▶ INSTRUCTIONS TO FOLLOW: After counting the lines below that hold the word "none", reply with the count and nothing else.

++++ INPUT FOR THIS TASK ++++

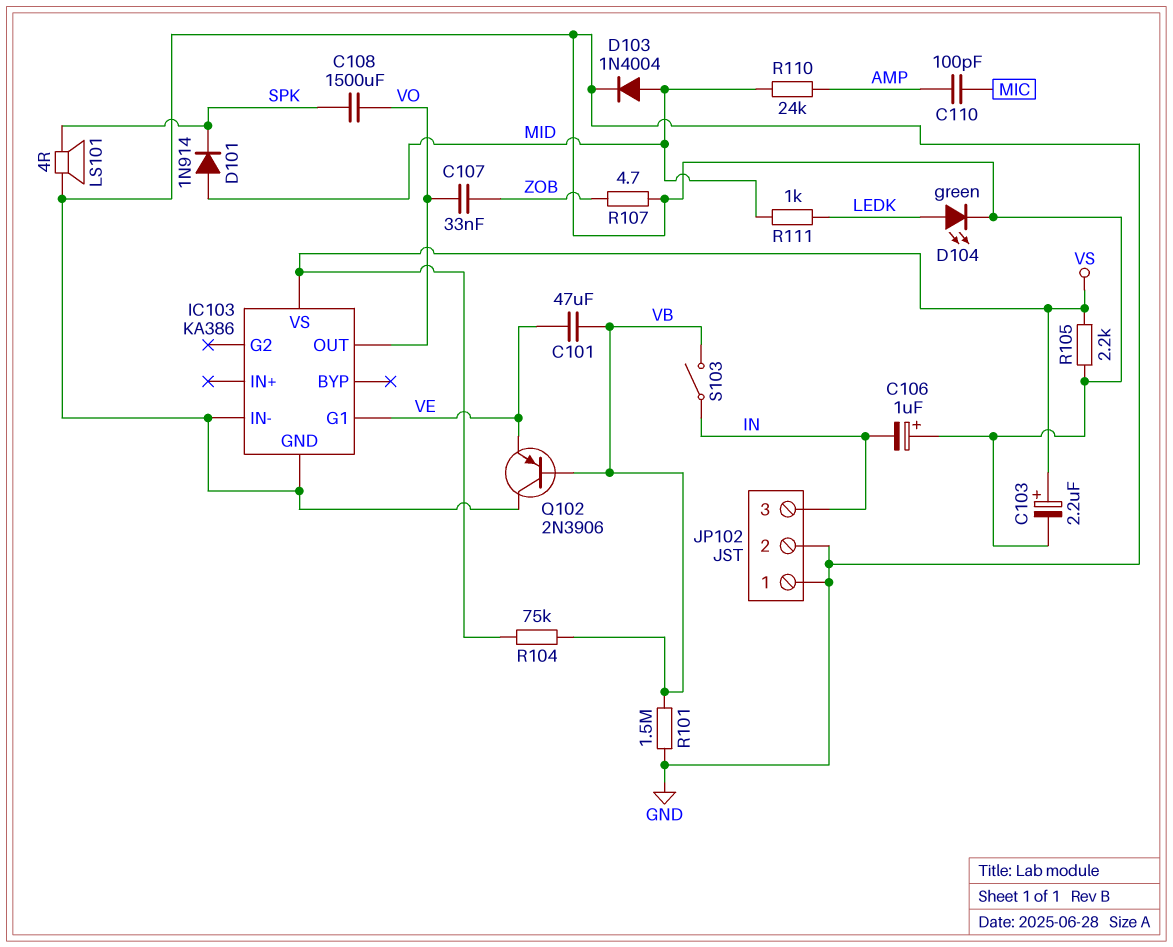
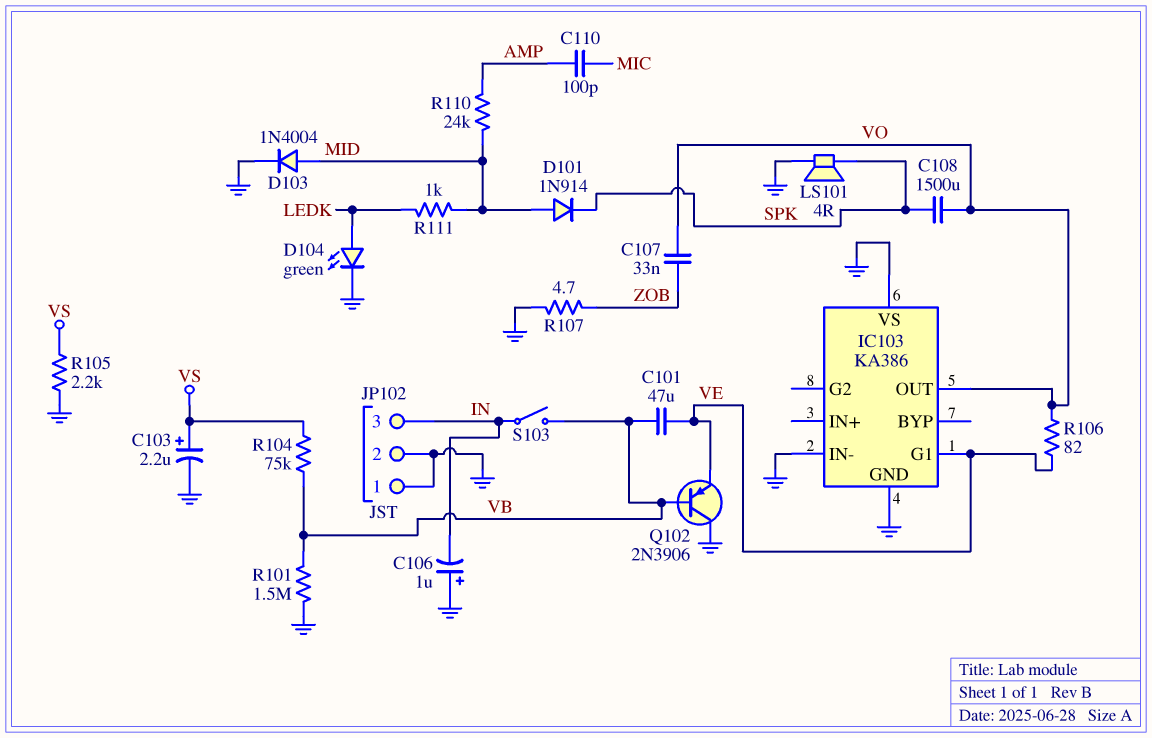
IC103 pin VS: VS -> GND
R106: none -> 82 (VE, VO)

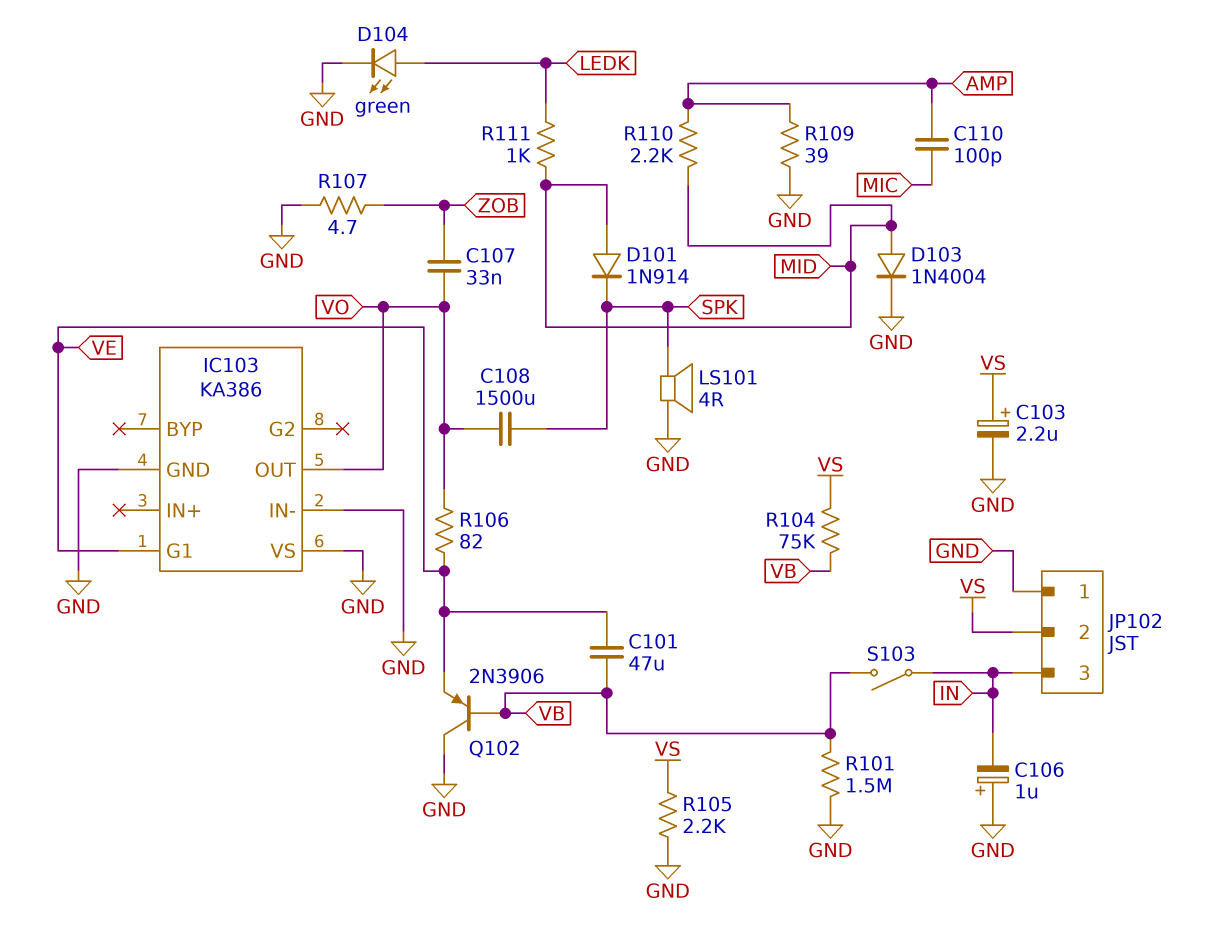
JP102 pin 2: GND -> VS
R109: none -> 39 (AMP, GND)
R110: 24k (AMP, MID) -> 2.2k (AMP, MID)

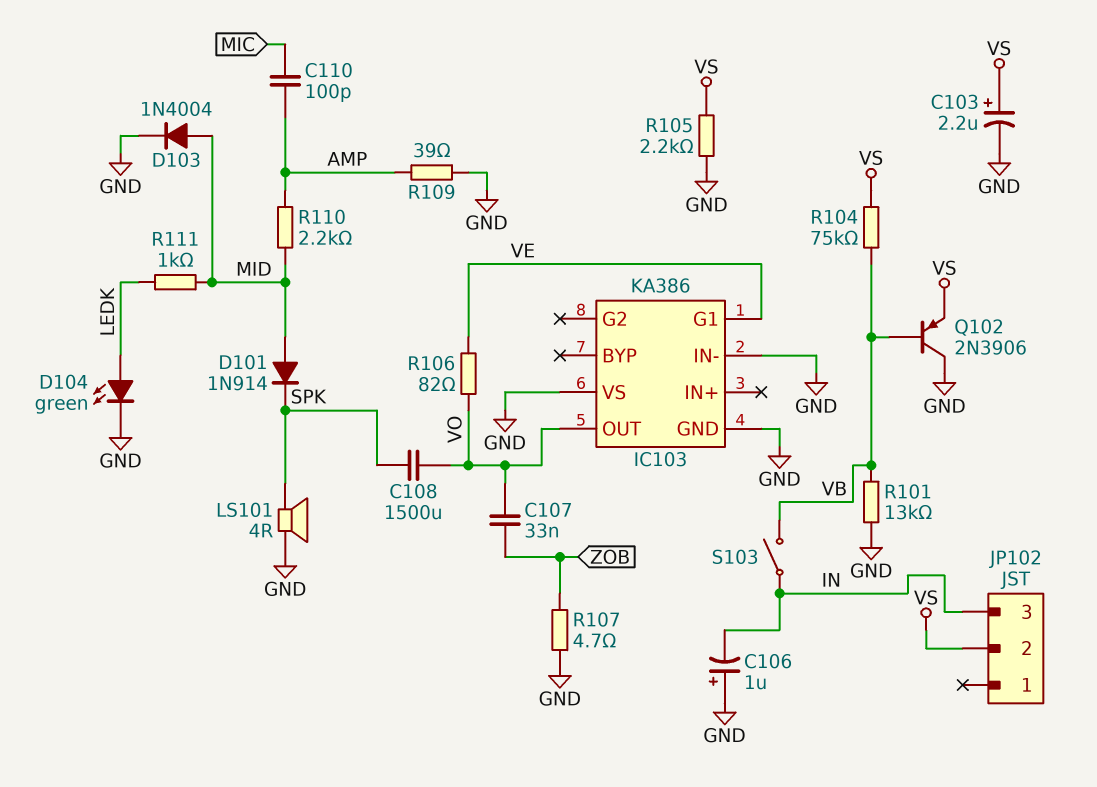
C101: 47uF (VB, VE) -> none
JP102 pin 1: GND -> none
Q102: PNP 2N3906 (B VB, C GND, E VE) -> PNP 2N3906 (B VB, C GND, E VS)
R101: 1.5M (GND, VB) -> 13k (GND, VB)

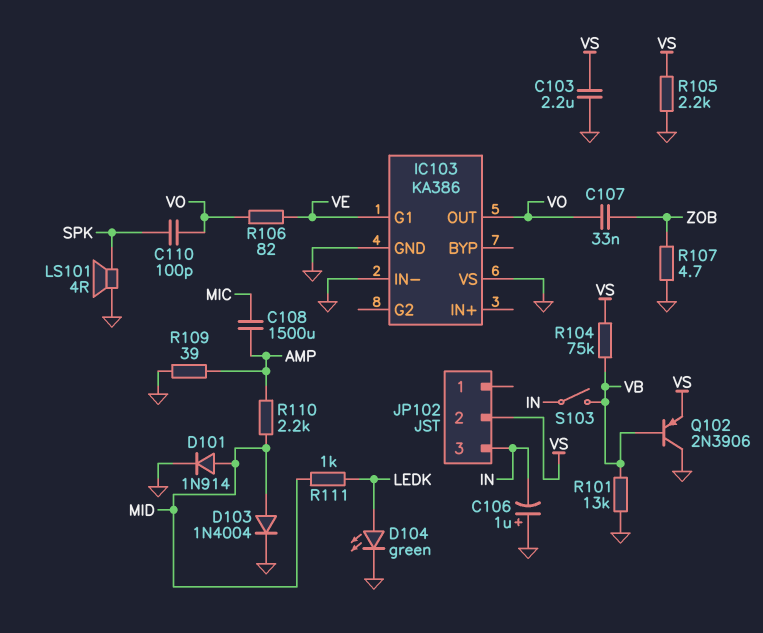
C103: 2.2uF (plus VS, minus GND) -> 2.2uF (GND, VS)
C108: 1500uF (SPK, VO) -> 1500uF (AMP, MIC)
C110: 100pF (AMP, MIC) -> 100pF (SPK, VO)
D101: diode 1N914 (A MID, K SPK) -> diode 1N914 (A MID, K GND)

++++

▶ RESULT FOR THIS EXERCISE: 4